**Task brief:** Reproduce the full listing below unchanged, apart from the pictures.

**Recorded information:**
******
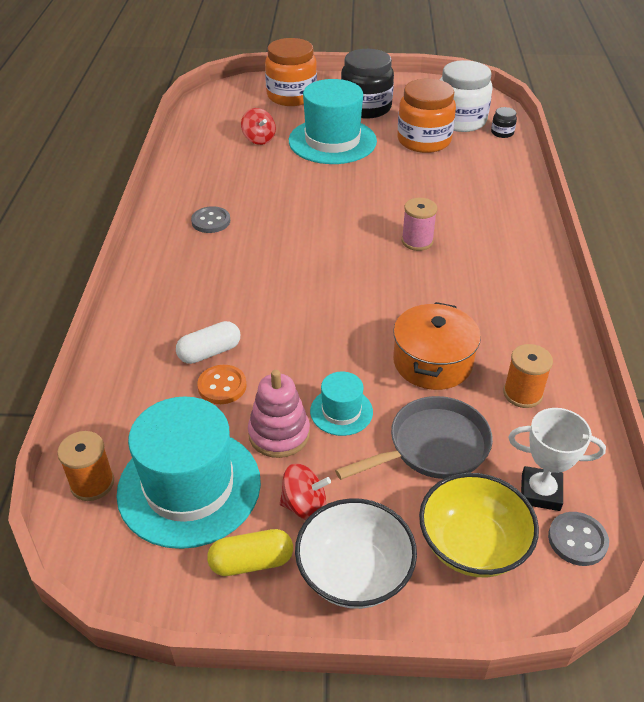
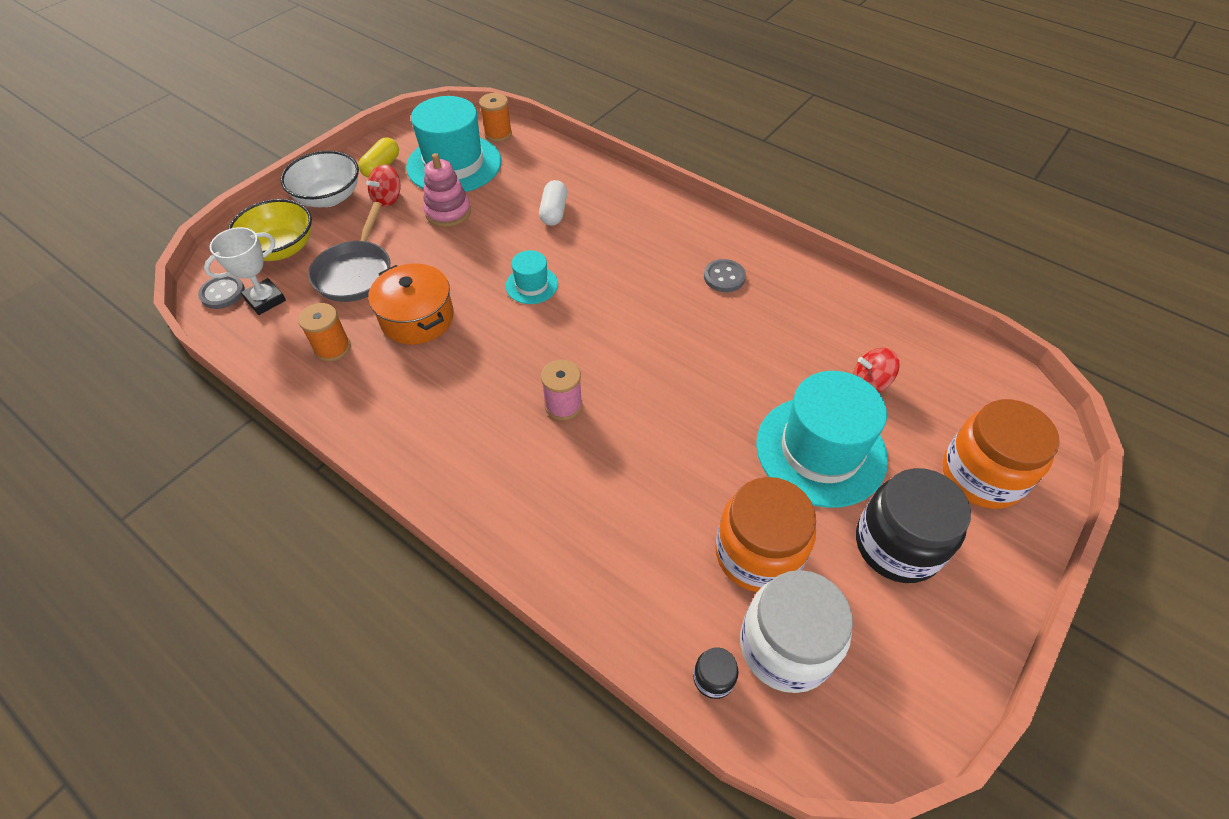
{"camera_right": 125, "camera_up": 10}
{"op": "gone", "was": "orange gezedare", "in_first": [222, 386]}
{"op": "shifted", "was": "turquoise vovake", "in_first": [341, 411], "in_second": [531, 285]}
******
**Task answer:**
{"camera_right": 125, "camera_up": 10}
{"op": "gone", "was": "orange gezedare", "in_first": [222, 386]}
{"op": "shifted", "was": "turquoise vovake", "in_first": [341, 411], "in_second": [531, 285]}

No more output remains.